**WHAT THE TASK ASKS:** The word "eraser" marks the lines you need; copy each of them from the data.

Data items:
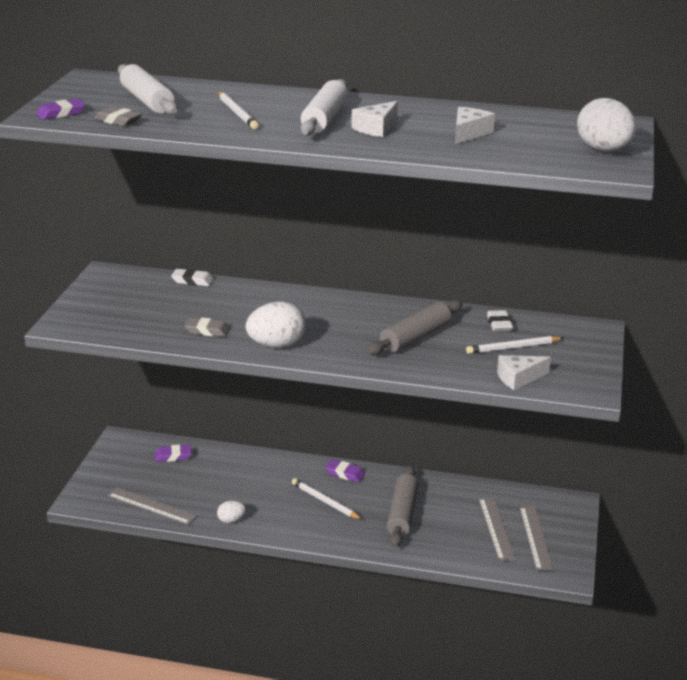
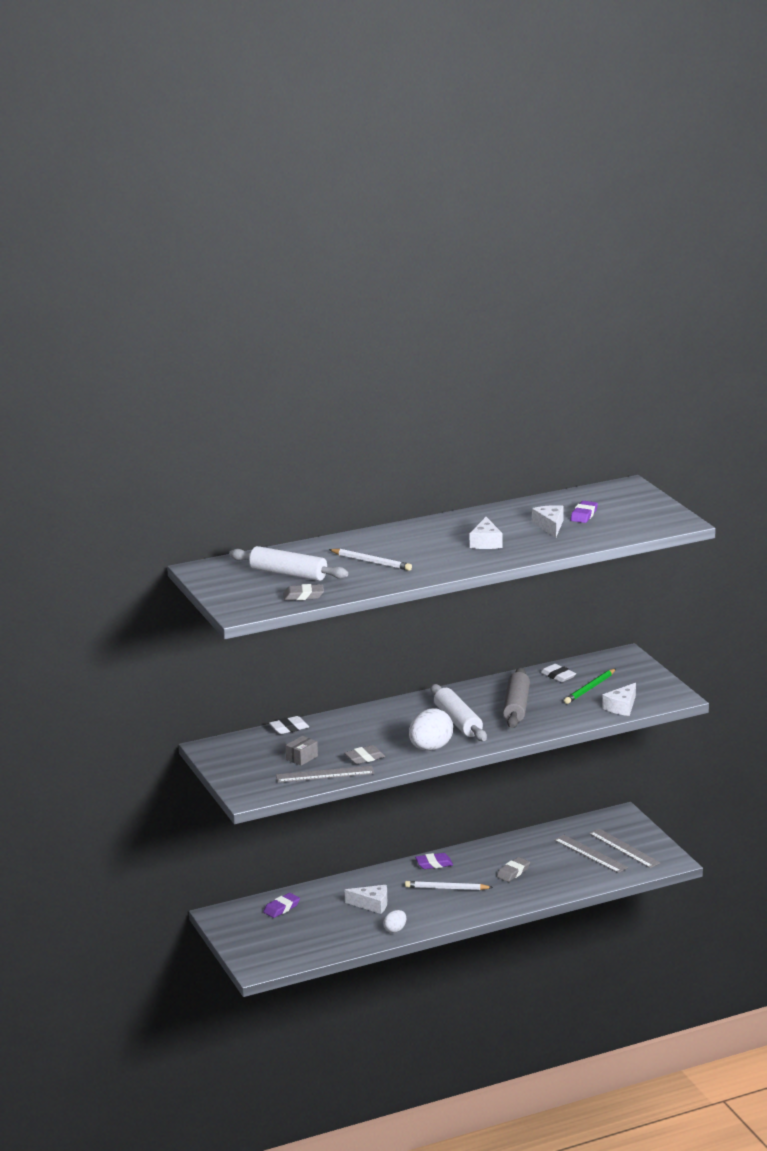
camera: 35 degrees left, 5 degrees down
(61, 113) = (250, 604): purple eraser -> purple eraser (584, 515)
(151, 506) = (319, 947): grey ruler -> grey ruler (325, 774)
(158, 309) = (302, 758): none -> grey box
(245, 487) = (372, 904): none -> white cheese
(324, 119) = (439, 546): white rolling pin -> white rolling pin (458, 721)
(402, 514) = (513, 872): grey rolling pin -> grey eraser
(513, 347) = (590, 688): white pencil -> green pencil
(604, 150) = (650, 511): white egg -> none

**OUTPUT FOR THIS EXERCISE:**
(61, 113) = (250, 604): purple eraser -> purple eraser (584, 515)
(402, 514) = (513, 872): grey rolling pin -> grey eraser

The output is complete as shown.